§ **Exercise description**
Please go over the material below and count each line with the string "left", giving only the total.

§ **Provided records**
++++++++++++++++++++

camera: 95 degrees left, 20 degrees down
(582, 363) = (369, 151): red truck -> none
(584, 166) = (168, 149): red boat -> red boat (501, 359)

++++++++++++++++++++

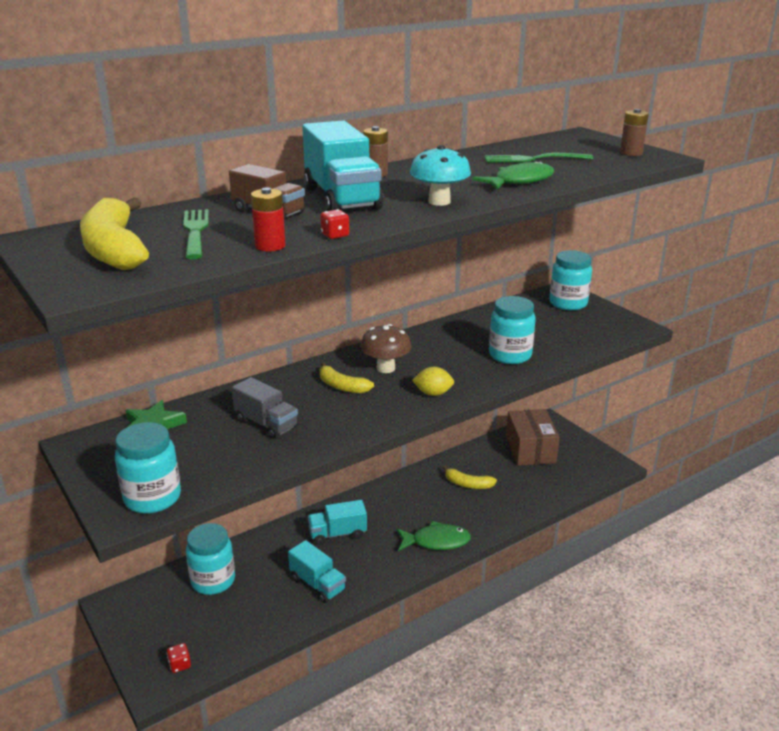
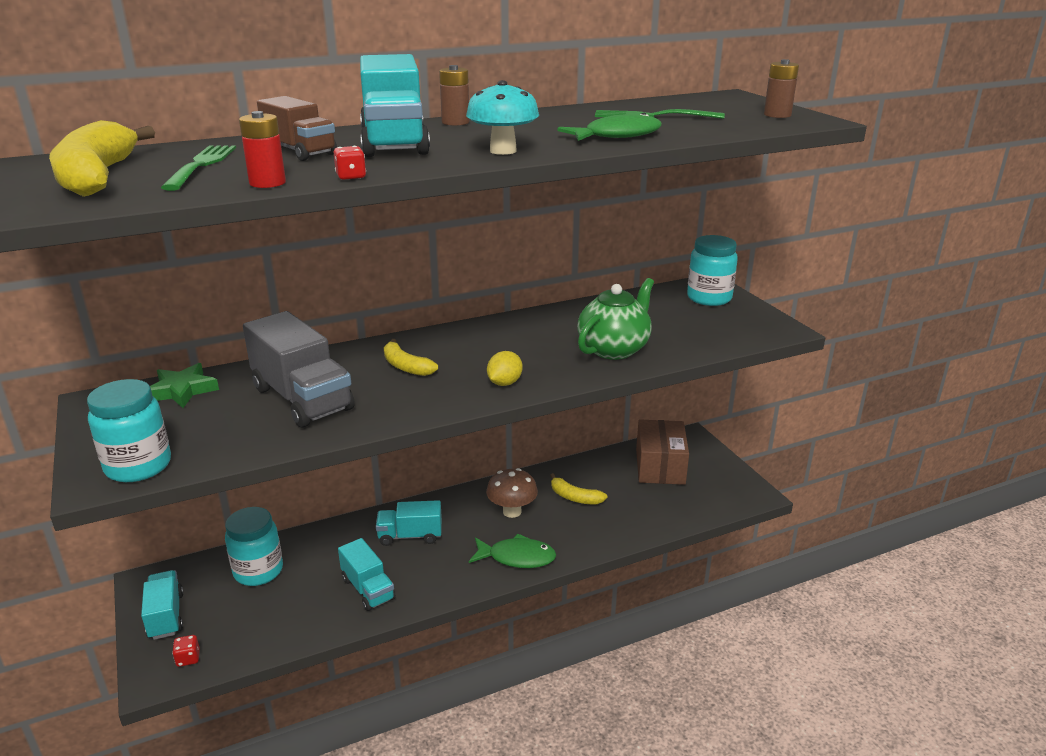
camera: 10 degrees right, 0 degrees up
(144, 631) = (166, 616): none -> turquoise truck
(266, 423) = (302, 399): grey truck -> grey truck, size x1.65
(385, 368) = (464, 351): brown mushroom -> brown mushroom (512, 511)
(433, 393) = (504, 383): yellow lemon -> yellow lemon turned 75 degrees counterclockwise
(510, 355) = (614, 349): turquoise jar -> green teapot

++++++++++++++++++++

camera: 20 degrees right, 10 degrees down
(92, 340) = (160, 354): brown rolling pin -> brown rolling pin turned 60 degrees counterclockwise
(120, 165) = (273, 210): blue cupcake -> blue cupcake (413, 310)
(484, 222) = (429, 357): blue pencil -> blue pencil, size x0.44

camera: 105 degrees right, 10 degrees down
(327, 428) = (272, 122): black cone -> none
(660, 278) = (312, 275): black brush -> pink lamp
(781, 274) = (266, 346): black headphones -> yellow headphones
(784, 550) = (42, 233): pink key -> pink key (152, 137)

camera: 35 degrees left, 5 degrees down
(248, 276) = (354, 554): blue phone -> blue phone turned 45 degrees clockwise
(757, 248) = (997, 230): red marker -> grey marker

++++++++++++++++++++

§ **Reply**
2